Dataset extract below:

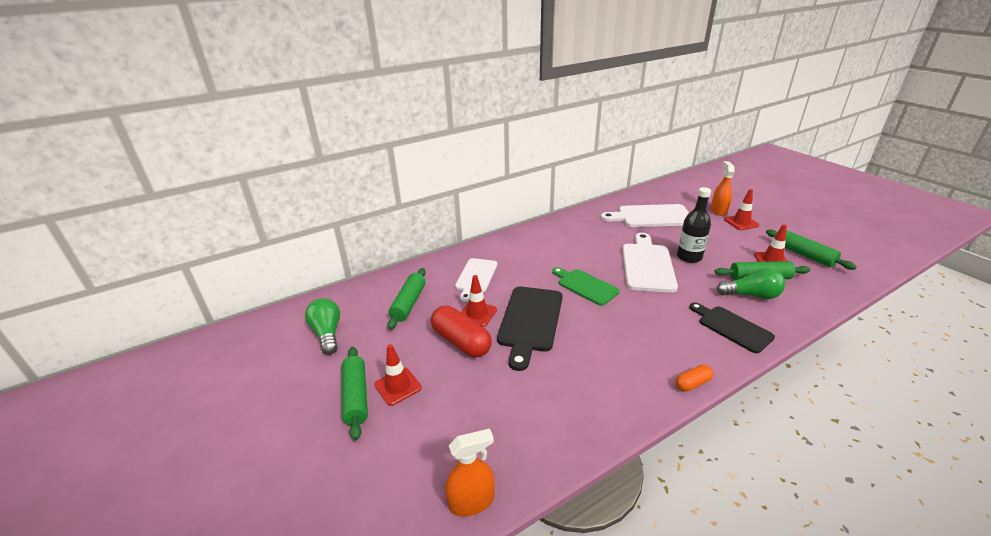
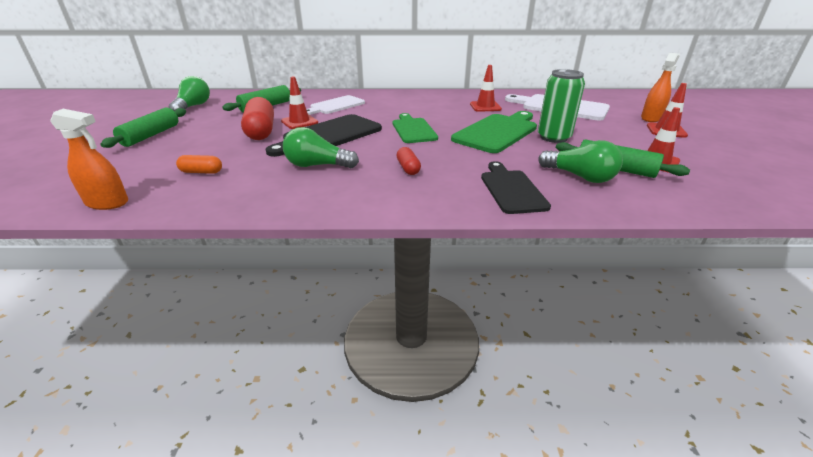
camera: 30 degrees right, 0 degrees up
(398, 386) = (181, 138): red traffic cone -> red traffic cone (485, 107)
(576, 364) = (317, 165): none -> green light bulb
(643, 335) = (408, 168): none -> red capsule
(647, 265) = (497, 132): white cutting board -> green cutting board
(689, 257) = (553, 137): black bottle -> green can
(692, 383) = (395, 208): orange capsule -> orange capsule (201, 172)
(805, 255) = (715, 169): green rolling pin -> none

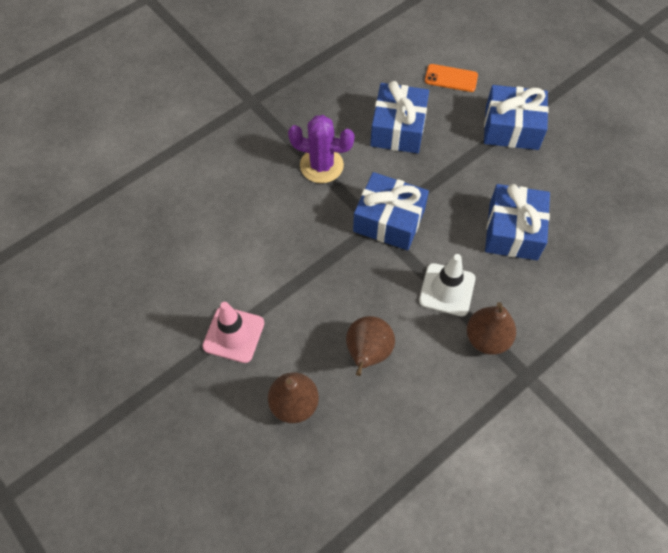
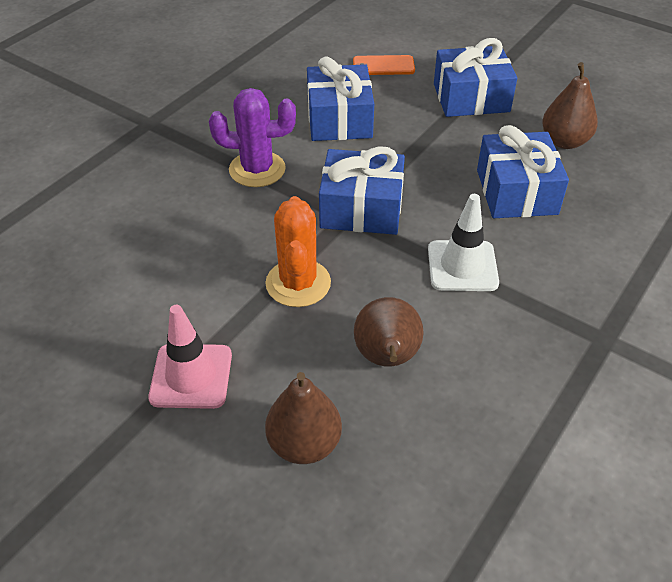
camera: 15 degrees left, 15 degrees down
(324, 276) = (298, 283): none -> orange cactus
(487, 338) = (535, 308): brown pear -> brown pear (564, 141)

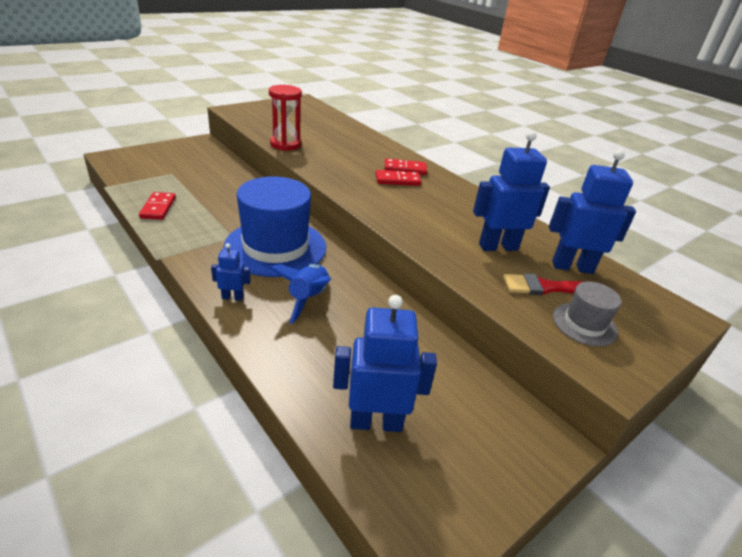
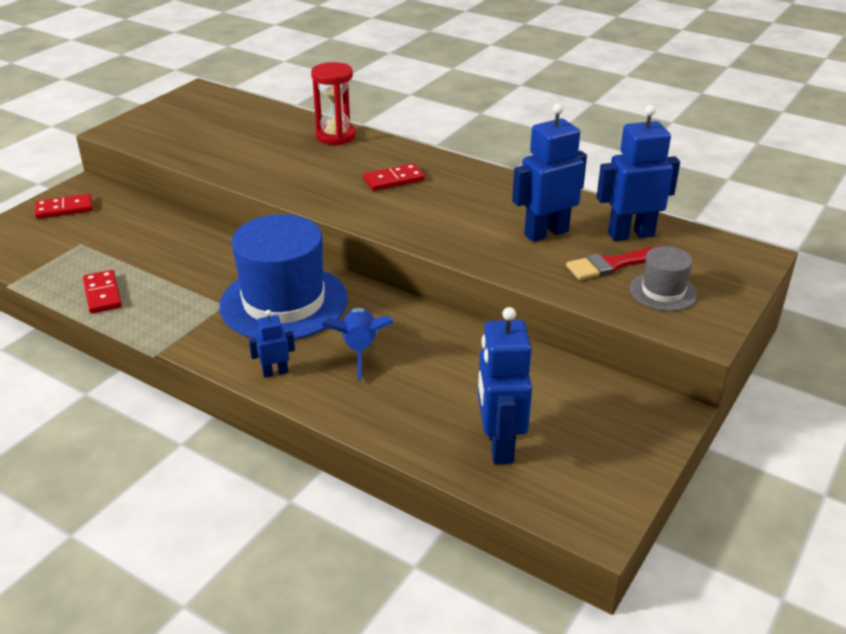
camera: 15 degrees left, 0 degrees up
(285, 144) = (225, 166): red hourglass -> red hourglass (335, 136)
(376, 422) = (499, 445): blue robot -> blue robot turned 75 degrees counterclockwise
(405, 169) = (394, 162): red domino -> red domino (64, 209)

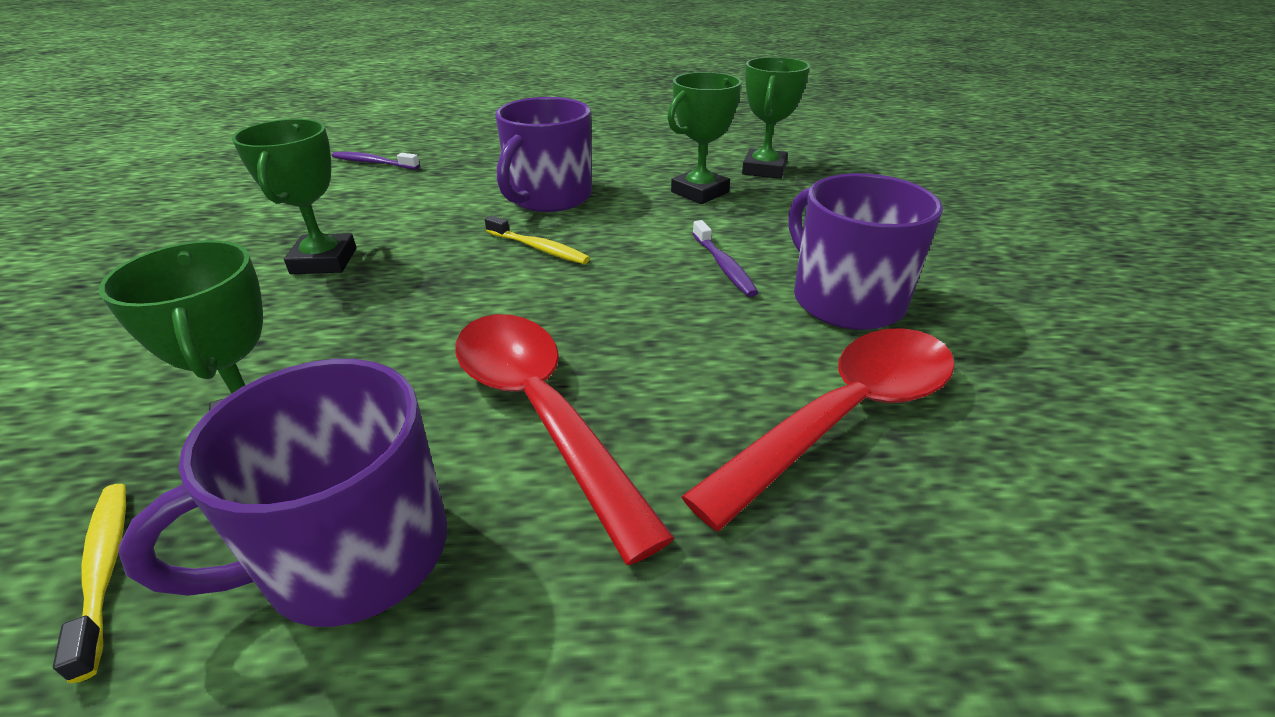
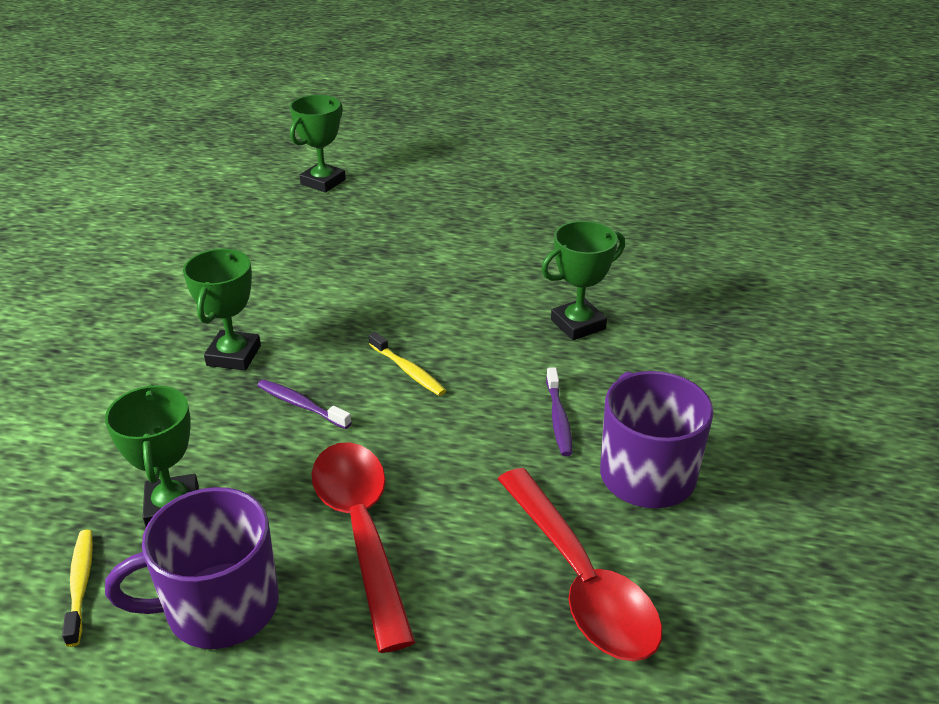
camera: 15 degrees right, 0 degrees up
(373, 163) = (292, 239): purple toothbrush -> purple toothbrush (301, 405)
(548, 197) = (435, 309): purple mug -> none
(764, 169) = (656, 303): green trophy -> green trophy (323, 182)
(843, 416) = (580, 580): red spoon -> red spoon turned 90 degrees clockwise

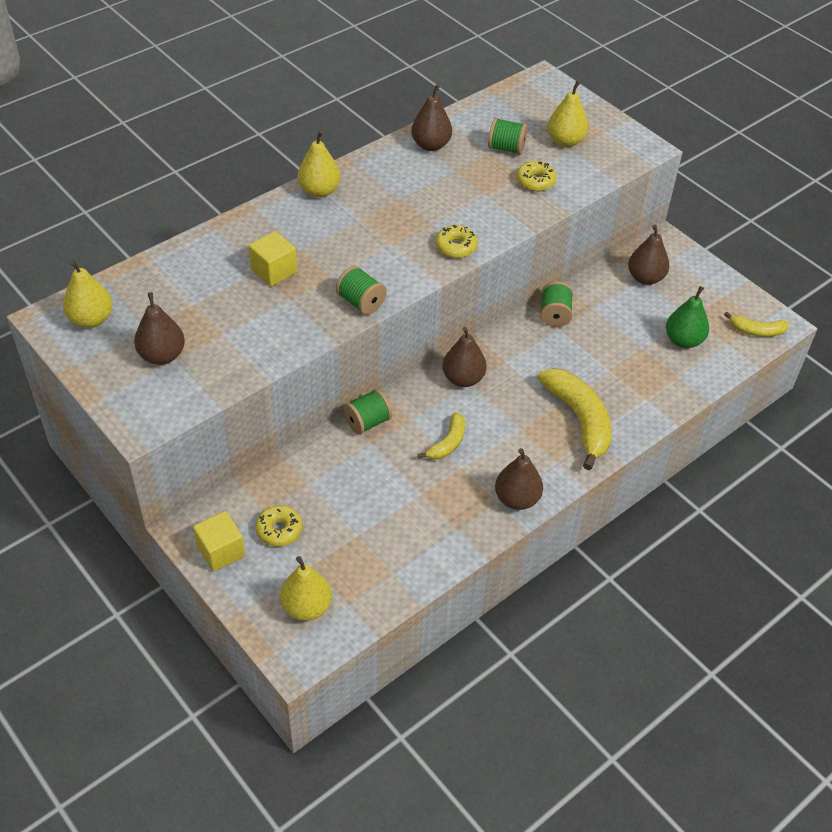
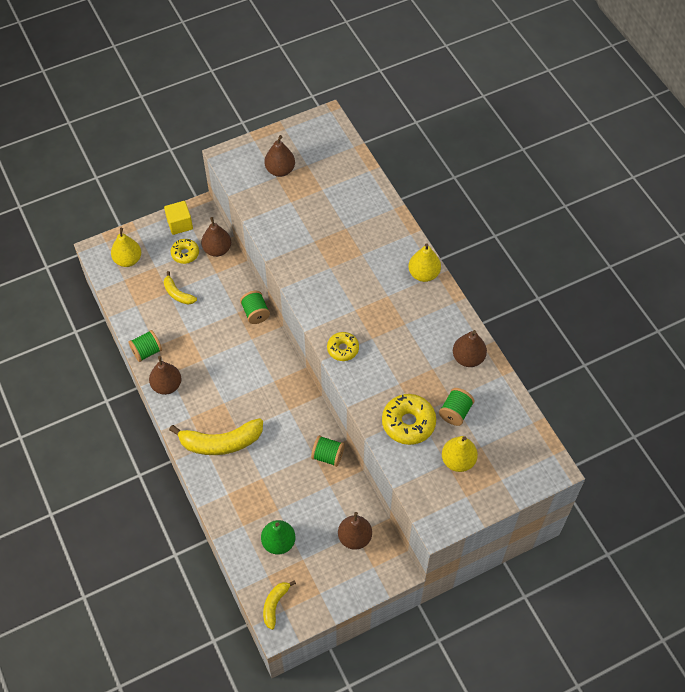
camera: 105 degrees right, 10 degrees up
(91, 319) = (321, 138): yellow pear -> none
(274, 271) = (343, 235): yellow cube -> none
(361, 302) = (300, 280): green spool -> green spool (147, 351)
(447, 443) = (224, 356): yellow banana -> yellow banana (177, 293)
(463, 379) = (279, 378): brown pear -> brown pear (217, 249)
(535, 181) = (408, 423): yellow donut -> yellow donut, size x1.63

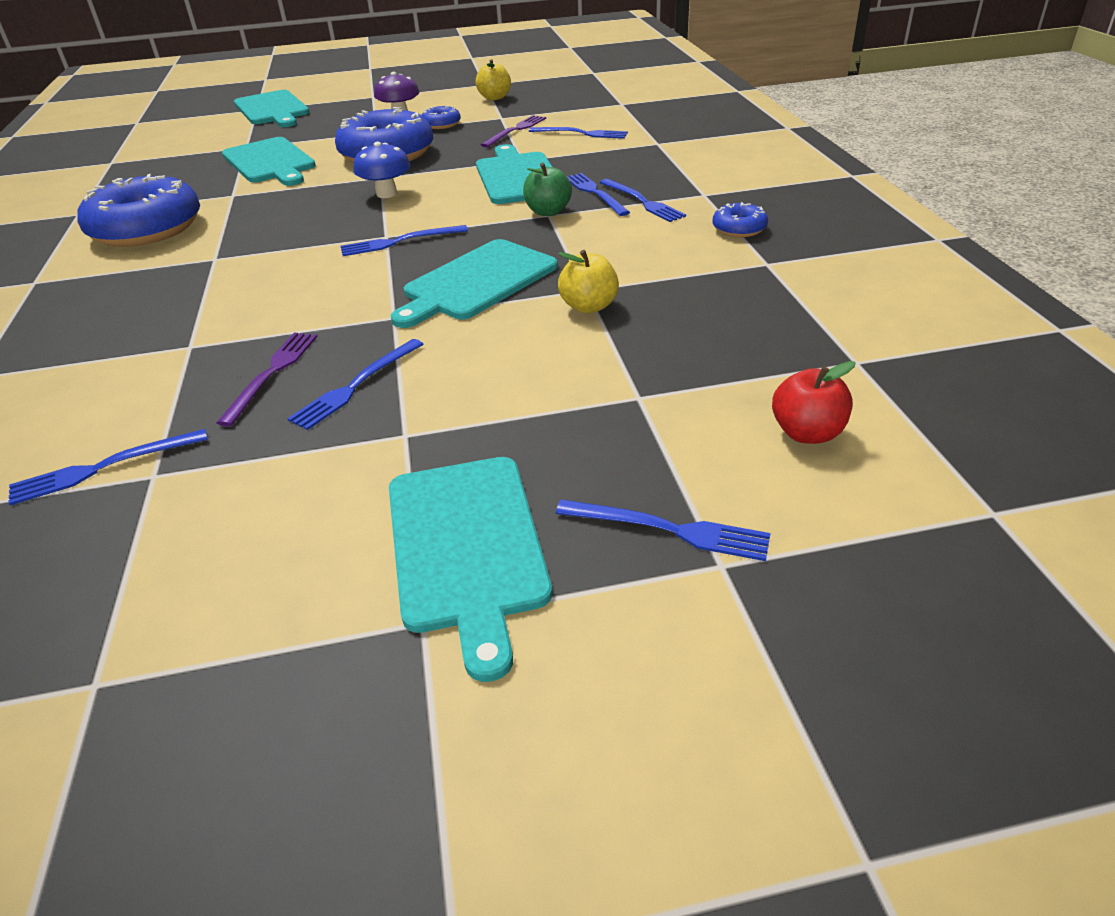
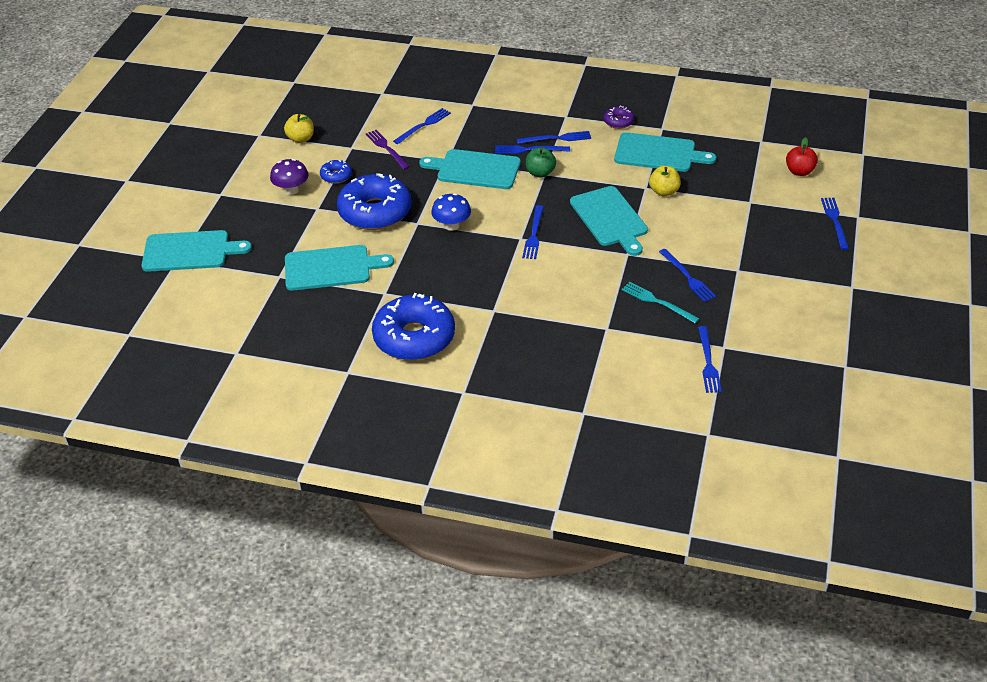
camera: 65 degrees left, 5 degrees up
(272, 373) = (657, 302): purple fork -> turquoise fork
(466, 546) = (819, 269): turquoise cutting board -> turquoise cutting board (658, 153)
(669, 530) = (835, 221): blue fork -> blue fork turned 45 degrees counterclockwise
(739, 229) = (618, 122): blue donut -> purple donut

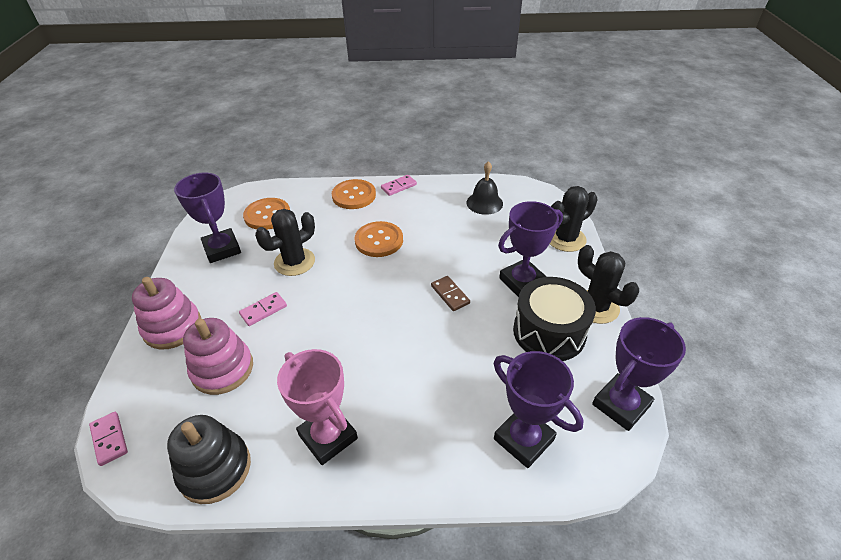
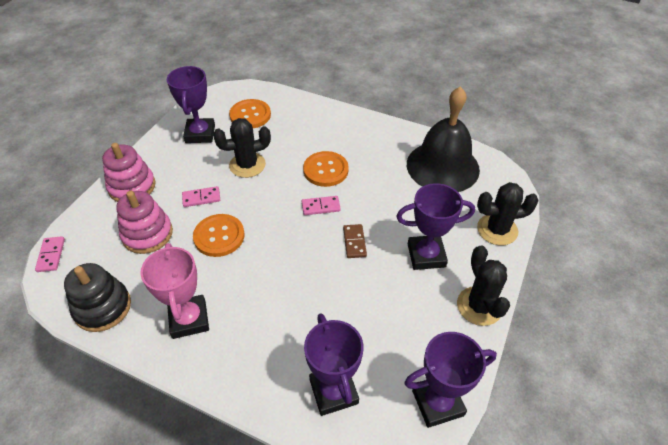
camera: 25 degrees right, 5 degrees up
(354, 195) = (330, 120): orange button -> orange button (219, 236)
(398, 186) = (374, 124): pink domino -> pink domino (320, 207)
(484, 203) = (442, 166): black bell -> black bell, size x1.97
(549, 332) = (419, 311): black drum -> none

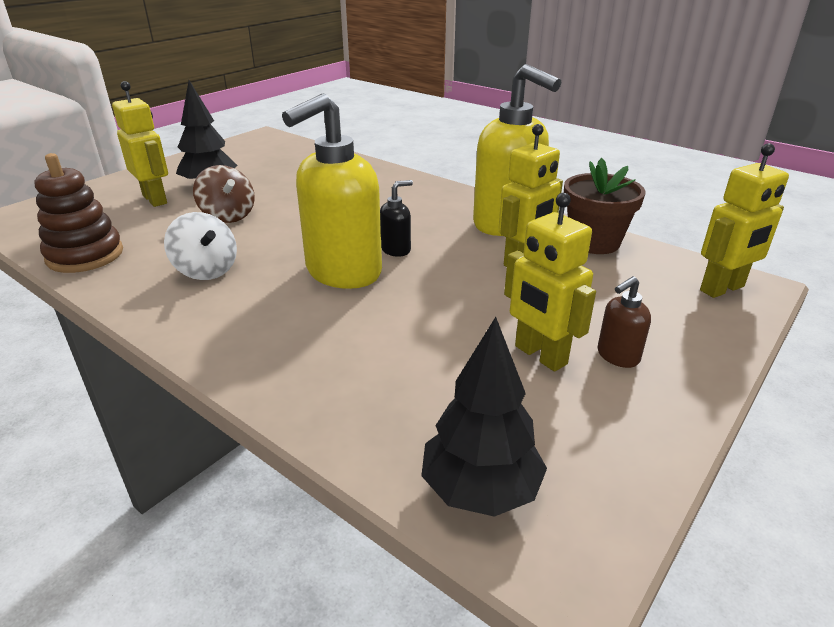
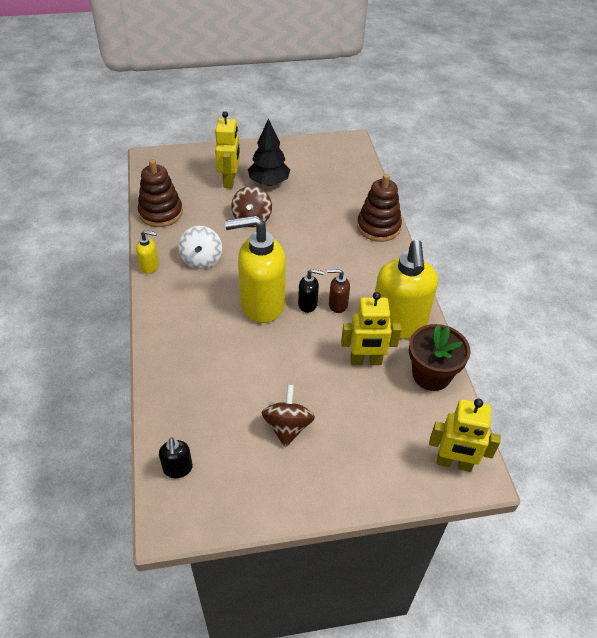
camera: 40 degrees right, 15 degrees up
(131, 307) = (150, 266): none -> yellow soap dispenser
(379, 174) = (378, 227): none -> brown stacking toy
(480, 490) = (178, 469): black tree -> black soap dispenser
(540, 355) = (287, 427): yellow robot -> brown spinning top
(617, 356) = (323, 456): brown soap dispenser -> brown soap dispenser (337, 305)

End of Dataset extract.

> [Your objective]
Do not copy pictures. Restate exactly the lines from the one containing "camera: 65 degrees left, 5 degrees up" through the last line of the records.

> [Answer]
camera: 65 degrees left, 5 degrees up
(272, 373) = (657, 302): purple fork -> turquoise fork
(466, 546) = (819, 269): turquoise cutting board -> turquoise cutting board (658, 153)
(669, 530) = (835, 221): blue fork -> blue fork turned 45 degrees counterclockwise
(739, 229) = (618, 122): blue donut -> purple donut

camera: 25 degrees right, 5 degrees up
(354, 195) = (330, 120): orange button -> orange button (219, 236)
(398, 186) = (374, 124): pink domino -> pink domino (320, 207)
(484, 203) = (442, 166): black bell -> black bell, size x1.97
(549, 332) = (419, 311): black drum -> none

camera: 40 degrees right, 15 degrees up
(131, 307) = (150, 266): none -> yellow soap dispenser
(379, 174) = (378, 227): none -> brown stacking toy
(480, 490) = (178, 469): black tree -> black soap dispenser
(540, 355) = (287, 427): yellow robot -> brown spinning top
(617, 356) = (323, 456): brown soap dispenser -> brown soap dispenser (337, 305)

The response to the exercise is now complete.